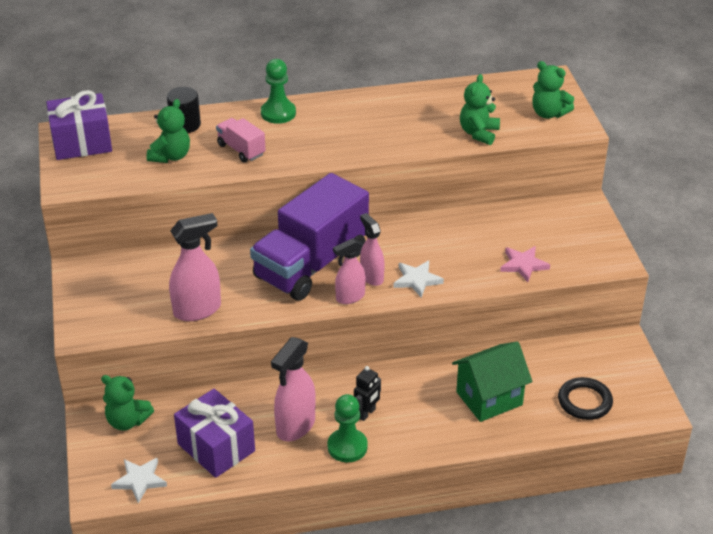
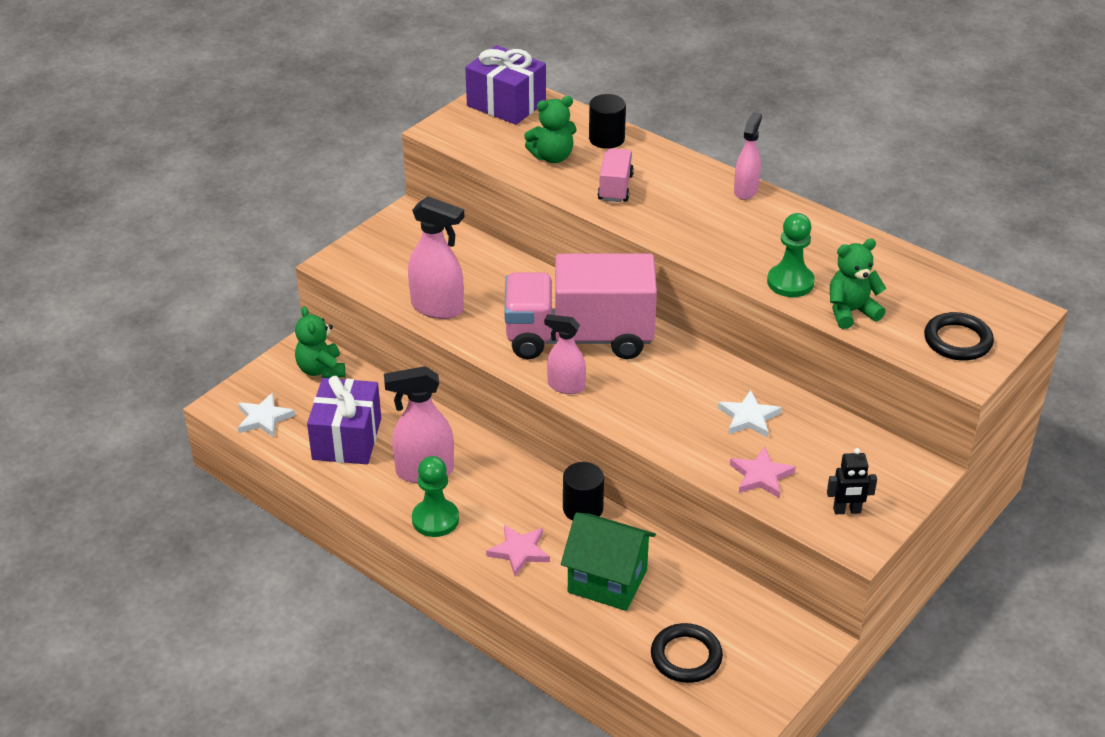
camera: 50 degrees right, 0 degrees up
purple truck [250,173,369,300] -> pink truck [504,254,657,359]
green pawn [261,59,296,124] -> green pawn moved to [767,213,815,297]
black robot [354,366,381,421] -> black robot moved to [827,448,877,514]
pink spray bottle [360,213,385,286] -> pink spray bottle moved to [734,112,762,200]
white star [393,260,444,298] -> white star moved to [718,390,782,438]
green teddy bear [532,61,574,119] -> black ring [924,312,994,361]
none -> pink star [486,525,550,576]
none -> black cylinder [563,462,604,521]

◇ ◇ ◇ ◇ ◇

- [Problem description]: Begin with the line holding "white star [393,260,444,298]" and end with the last line of the material. Copy all of them exactly.

- [Expected output]:
white star [393,260,444,298] -> white star moved to [718,390,782,438]
green teddy bear [532,61,574,119] -> black ring [924,312,994,361]
none -> pink star [486,525,550,576]
none -> black cylinder [563,462,604,521]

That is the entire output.